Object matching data
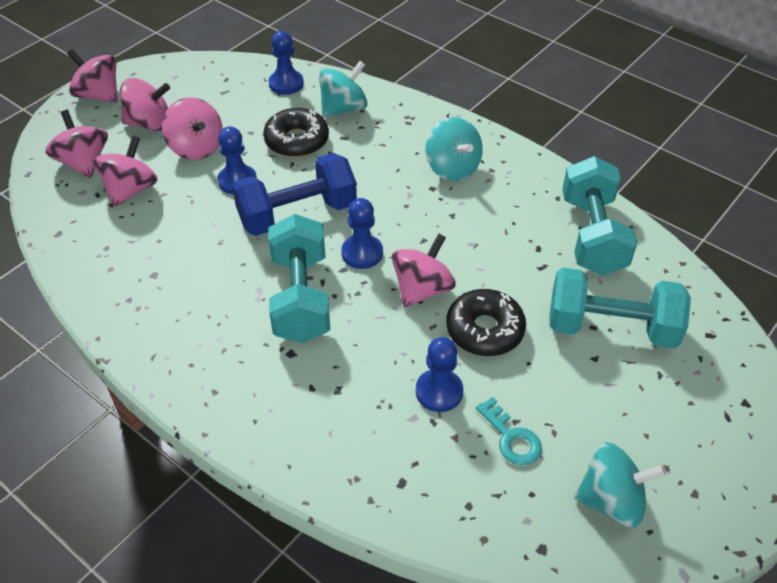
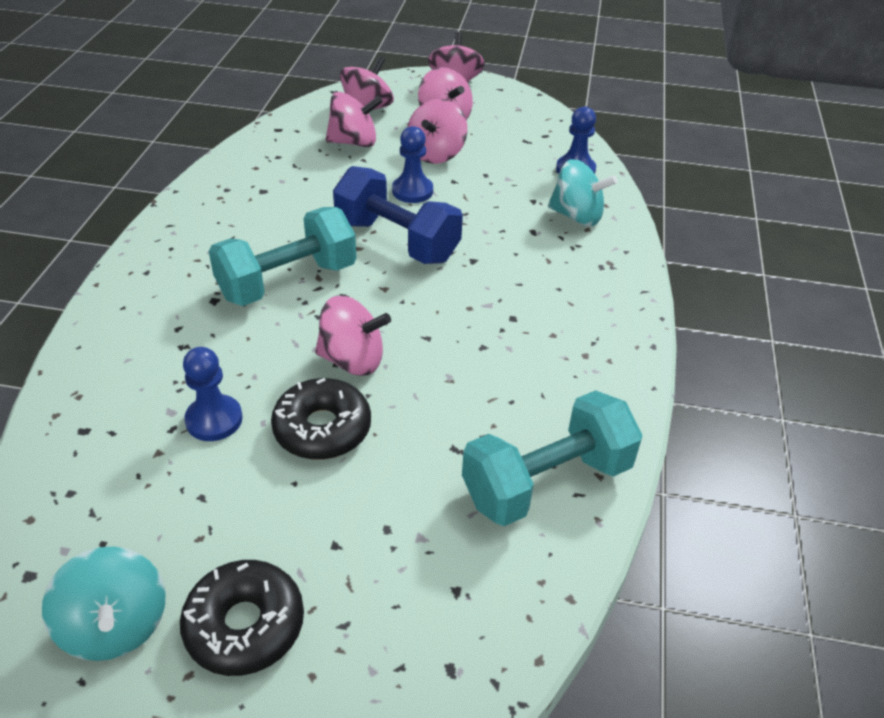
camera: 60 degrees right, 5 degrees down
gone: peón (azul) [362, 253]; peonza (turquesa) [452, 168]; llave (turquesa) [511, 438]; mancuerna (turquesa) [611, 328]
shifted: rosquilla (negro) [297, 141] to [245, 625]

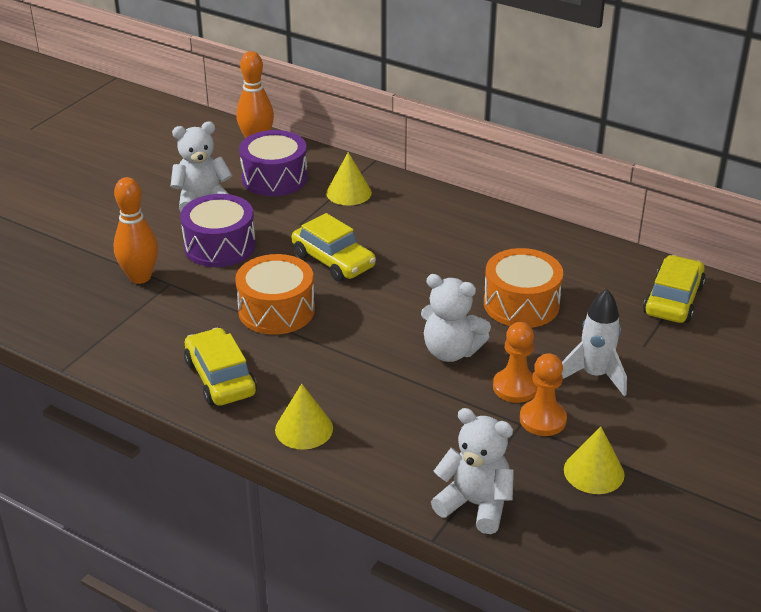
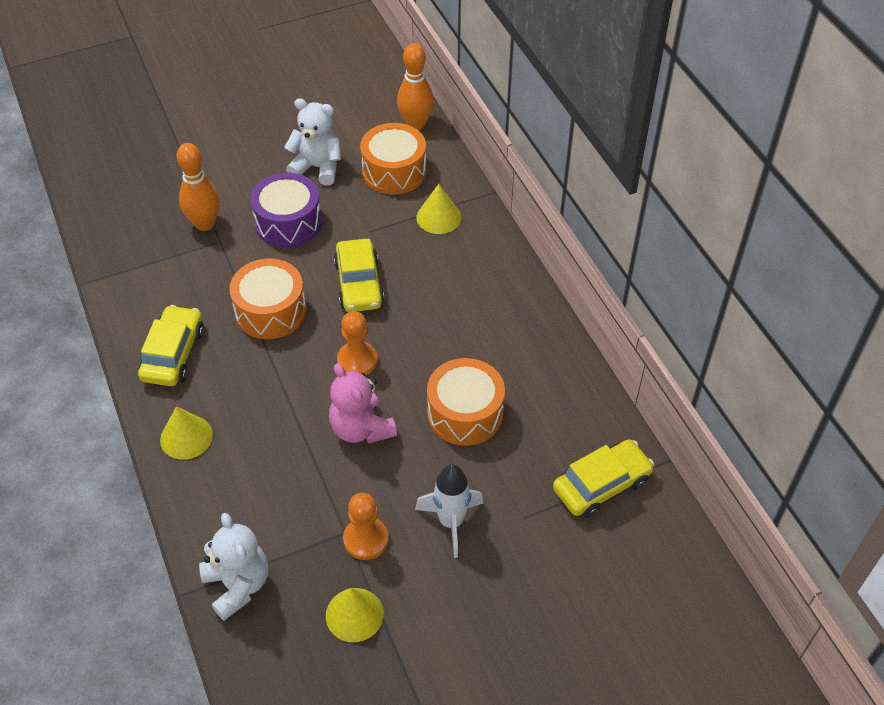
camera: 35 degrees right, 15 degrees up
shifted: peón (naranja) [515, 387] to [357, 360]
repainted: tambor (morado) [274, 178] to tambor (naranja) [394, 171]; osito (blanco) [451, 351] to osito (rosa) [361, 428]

TASK PROMPT:
Show the lines in the entries above that include the string "shifted".

ANSWER TO THIS TASK:
shifted: rosquilla (negro) [297, 141] to [245, 625]
shifted: peón (naranja) [515, 387] to [357, 360]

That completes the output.